Your instructions:
What lines below hold the string "LIGHT"? Copy them all.

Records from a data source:
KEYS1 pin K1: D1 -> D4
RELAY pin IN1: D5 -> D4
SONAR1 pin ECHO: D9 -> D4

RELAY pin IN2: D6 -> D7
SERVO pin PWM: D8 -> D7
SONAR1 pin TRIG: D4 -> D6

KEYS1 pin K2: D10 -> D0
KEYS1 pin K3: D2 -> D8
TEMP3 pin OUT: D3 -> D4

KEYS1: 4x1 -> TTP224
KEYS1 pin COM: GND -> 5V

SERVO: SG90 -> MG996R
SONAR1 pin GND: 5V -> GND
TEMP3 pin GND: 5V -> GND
--
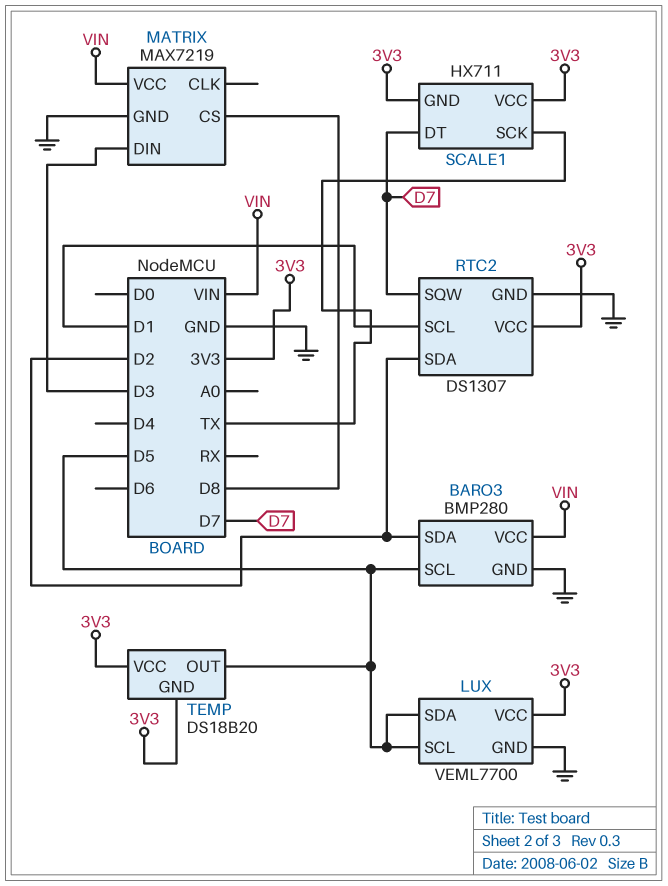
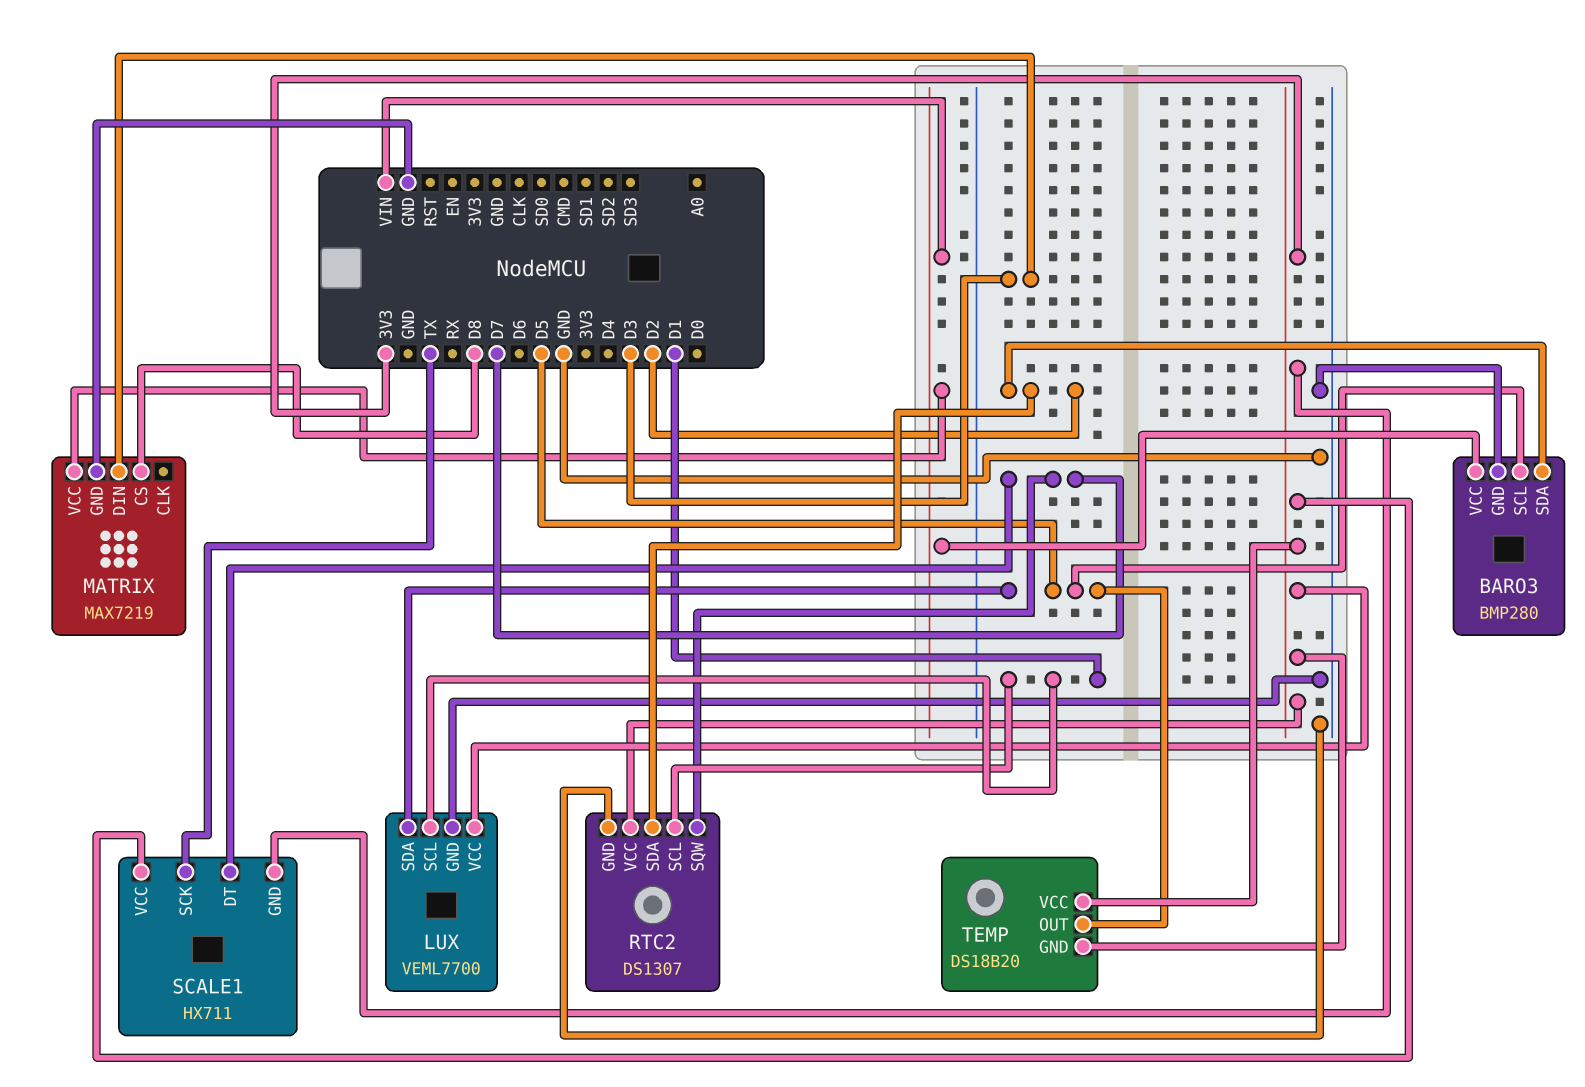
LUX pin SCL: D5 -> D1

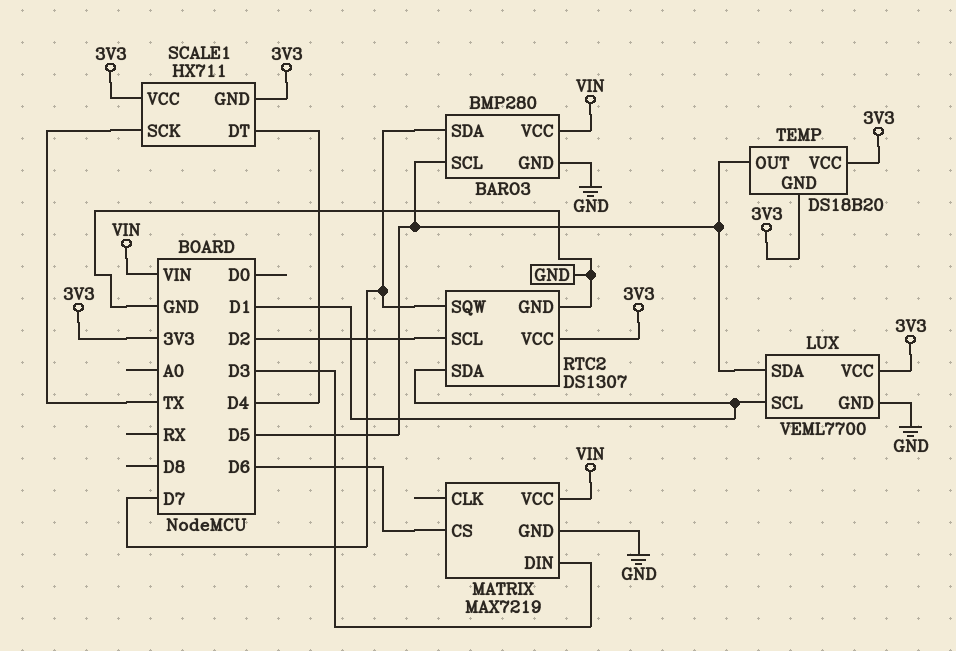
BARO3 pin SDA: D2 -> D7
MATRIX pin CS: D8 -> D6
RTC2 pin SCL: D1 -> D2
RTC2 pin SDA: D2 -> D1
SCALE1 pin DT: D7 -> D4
--
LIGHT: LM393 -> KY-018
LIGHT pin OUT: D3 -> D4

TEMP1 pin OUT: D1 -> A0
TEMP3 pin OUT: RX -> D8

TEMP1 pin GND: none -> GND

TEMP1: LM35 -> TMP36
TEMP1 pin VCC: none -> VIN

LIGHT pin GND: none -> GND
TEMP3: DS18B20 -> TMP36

Response box:
LIGHT: LM393 -> KY-018
LIGHT pin OUT: D3 -> D4
LIGHT pin GND: none -> GND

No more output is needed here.